▶ **Instructions for the task**: Return the line containing "FAN pin SIG: A1 -> MO" and every line beneath it through the end of the entries below, unchanged. Pictures stay out.

▶ **Supplied records**:
:::::
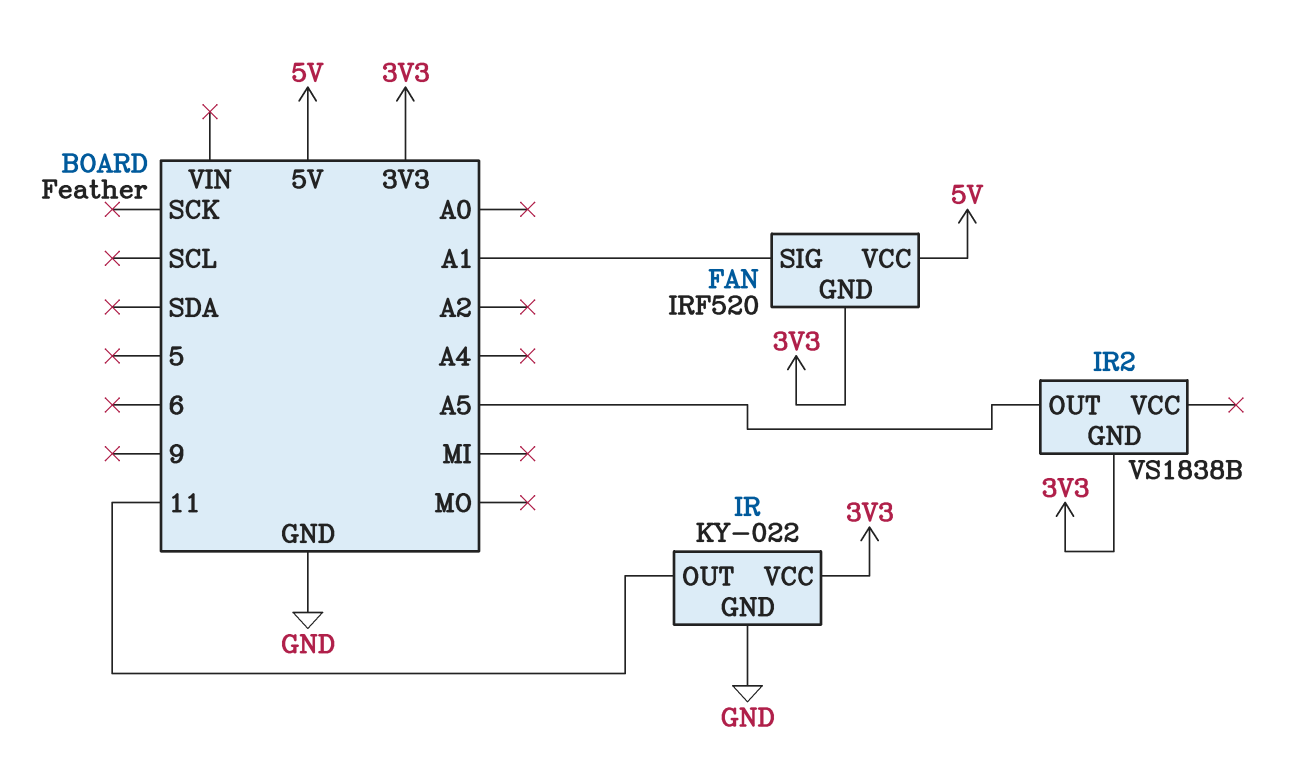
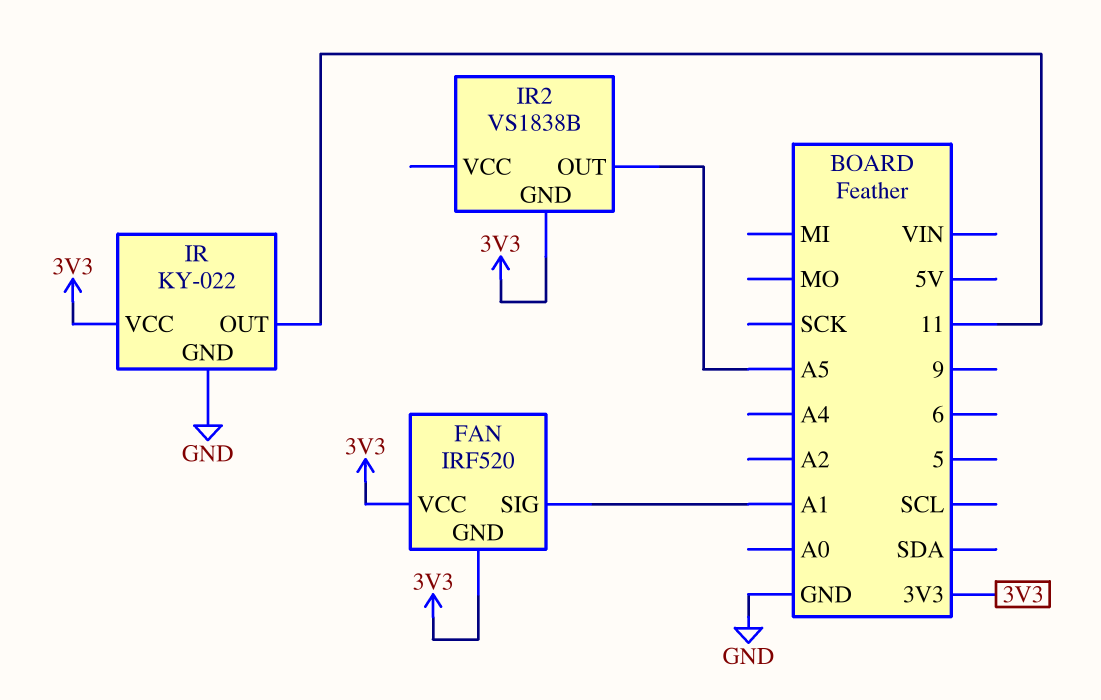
FAN pin VCC: 5V -> 3V3

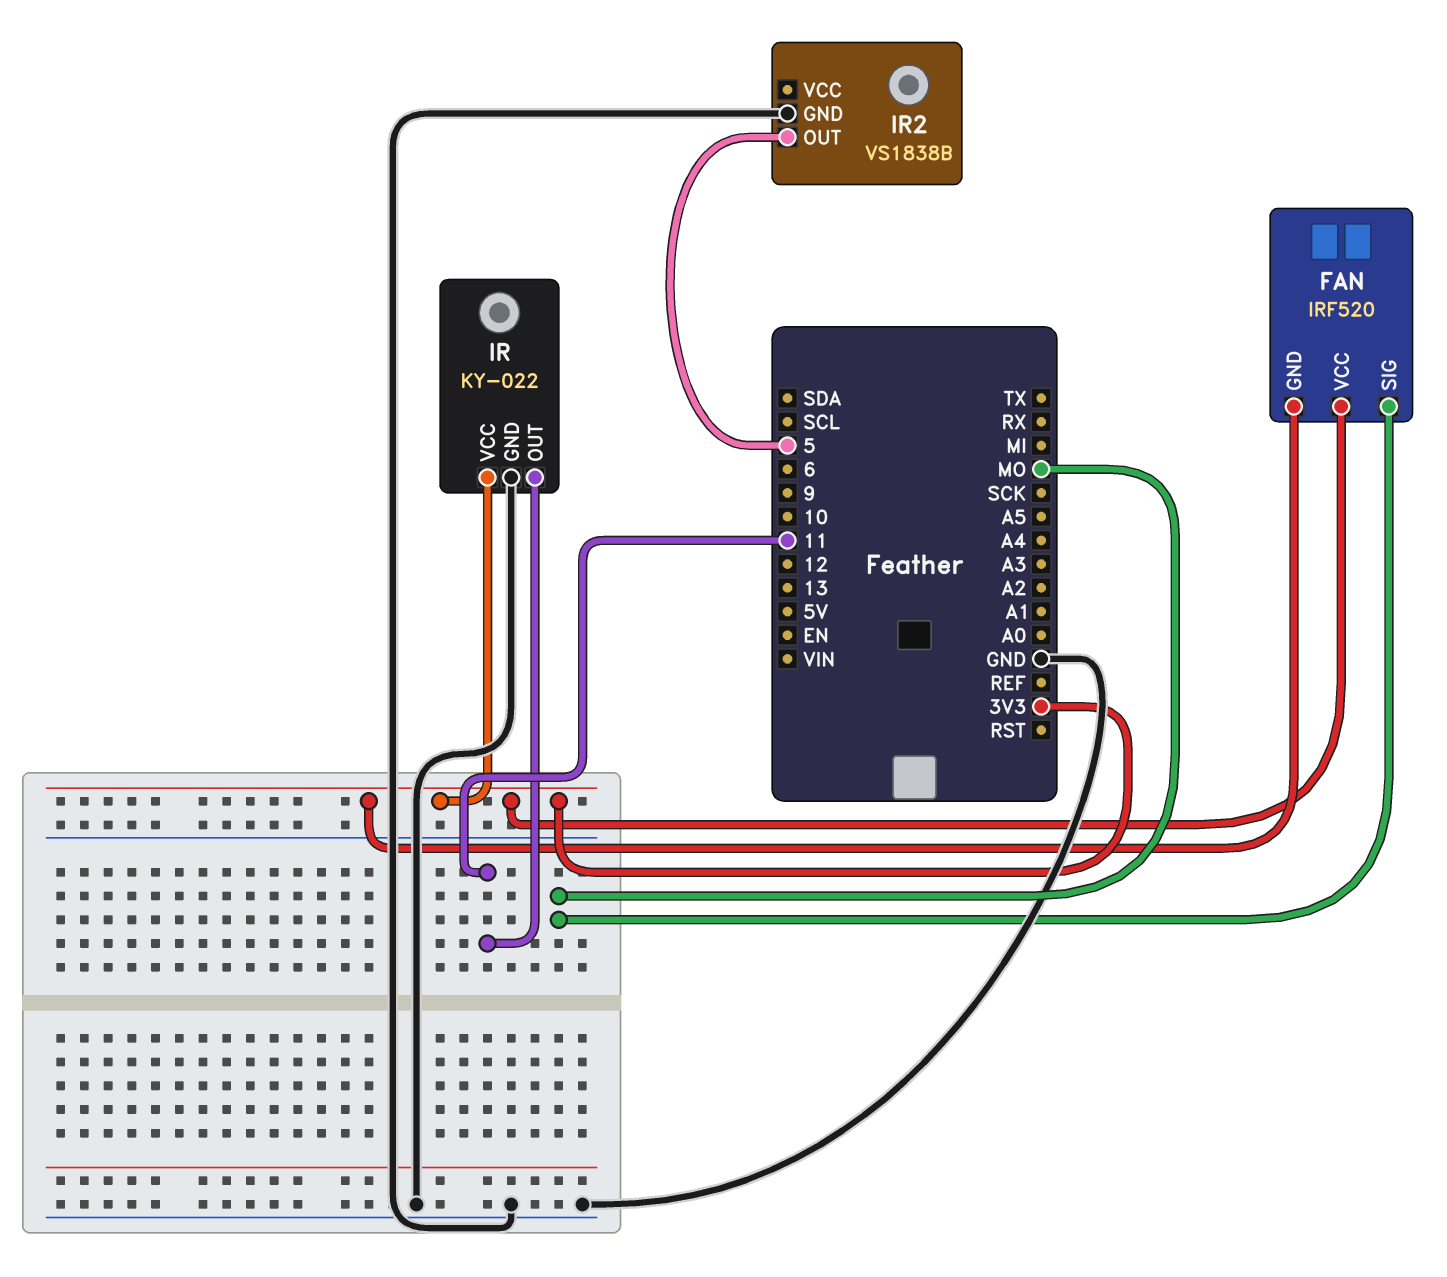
FAN pin SIG: A1 -> MO
IR2 pin GND: 3V3 -> GND
IR2 pin OUT: A5 -> 5

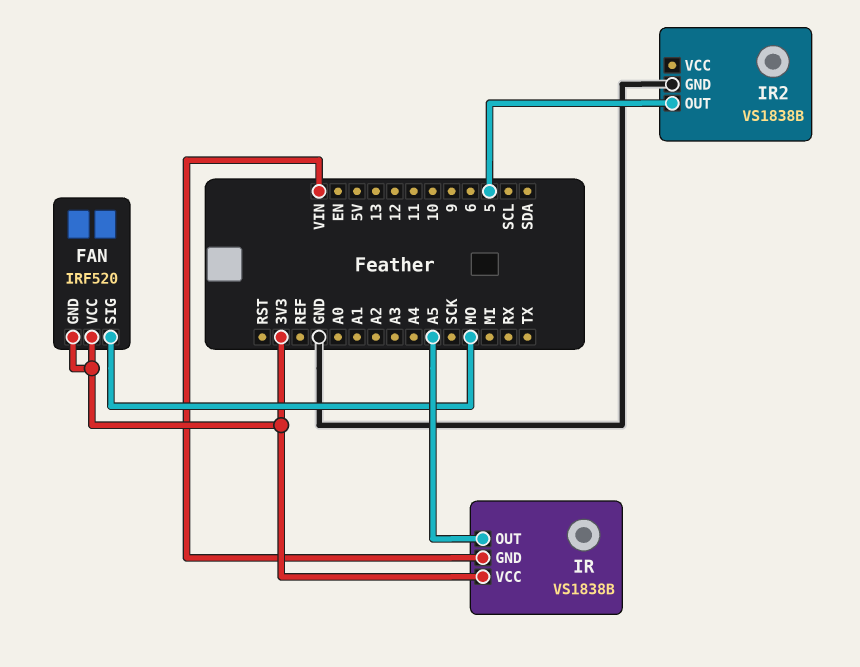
IR: KY-022 -> VS1838B
IR pin GND: GND -> VIN
IR pin OUT: 11 -> A5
:::::
▶ **Response to this task**:
FAN pin SIG: A1 -> MO
IR2 pin GND: 3V3 -> GND
IR2 pin OUT: A5 -> 5

IR: KY-022 -> VS1838B
IR pin GND: GND -> VIN
IR pin OUT: 11 -> A5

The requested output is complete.